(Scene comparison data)
—————

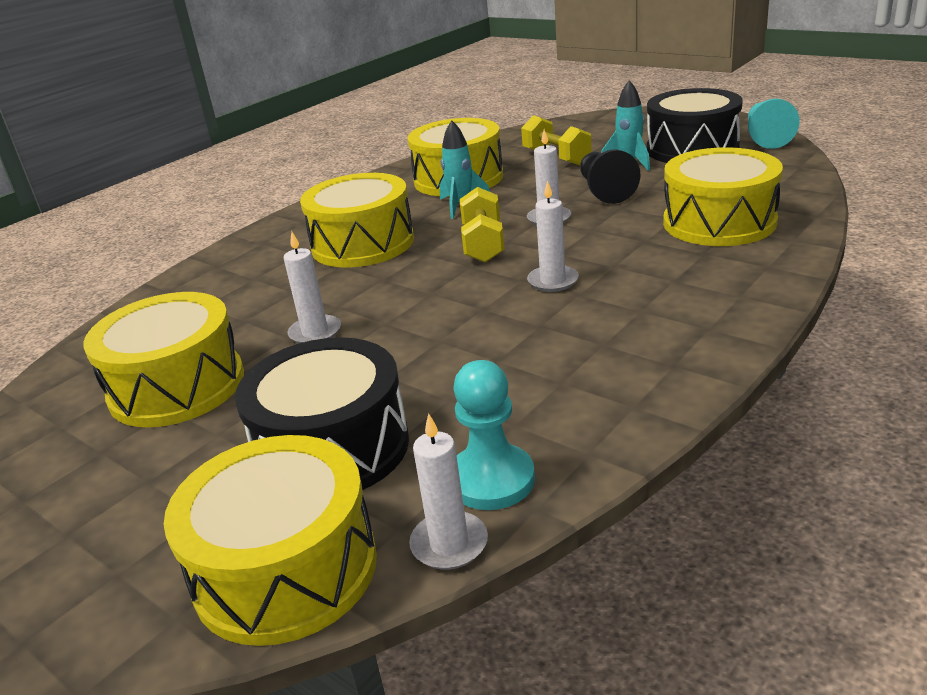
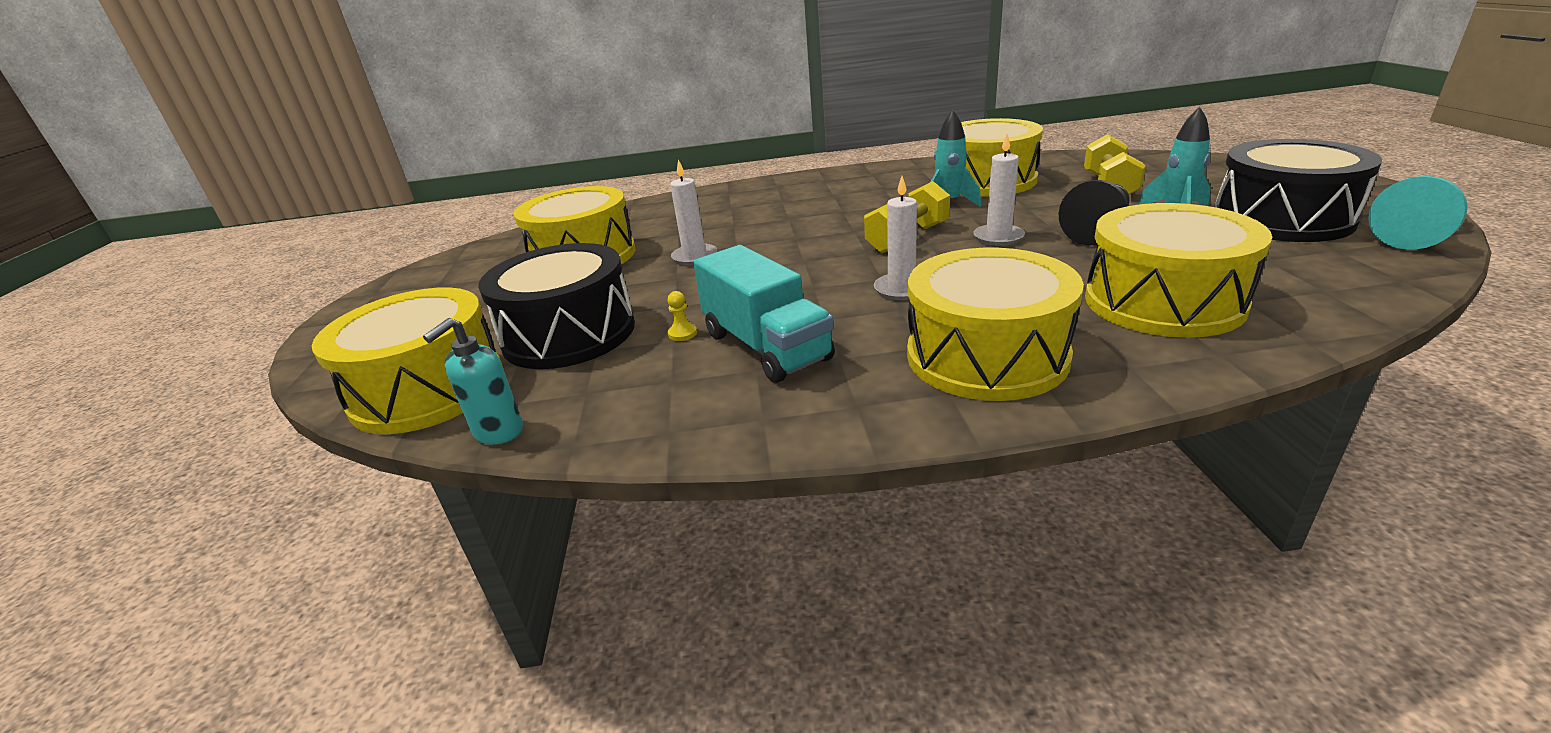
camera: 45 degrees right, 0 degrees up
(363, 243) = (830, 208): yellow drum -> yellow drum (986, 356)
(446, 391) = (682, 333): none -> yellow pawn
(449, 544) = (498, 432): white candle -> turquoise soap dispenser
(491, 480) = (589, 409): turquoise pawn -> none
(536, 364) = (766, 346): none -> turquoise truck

—————

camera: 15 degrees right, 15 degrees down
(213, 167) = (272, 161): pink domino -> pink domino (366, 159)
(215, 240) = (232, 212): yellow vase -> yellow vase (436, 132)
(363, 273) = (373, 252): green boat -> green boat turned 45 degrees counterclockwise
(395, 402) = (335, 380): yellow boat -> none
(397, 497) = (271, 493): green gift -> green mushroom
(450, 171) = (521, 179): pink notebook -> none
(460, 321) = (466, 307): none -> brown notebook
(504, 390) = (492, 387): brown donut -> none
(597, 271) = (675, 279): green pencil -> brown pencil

—————

* _REQUIREMENT_
What is the number of lines in the records that contain the word "boat"? Answer with the number and nothing else.

* _RESPONSE FOR THIS EXERCISE_
2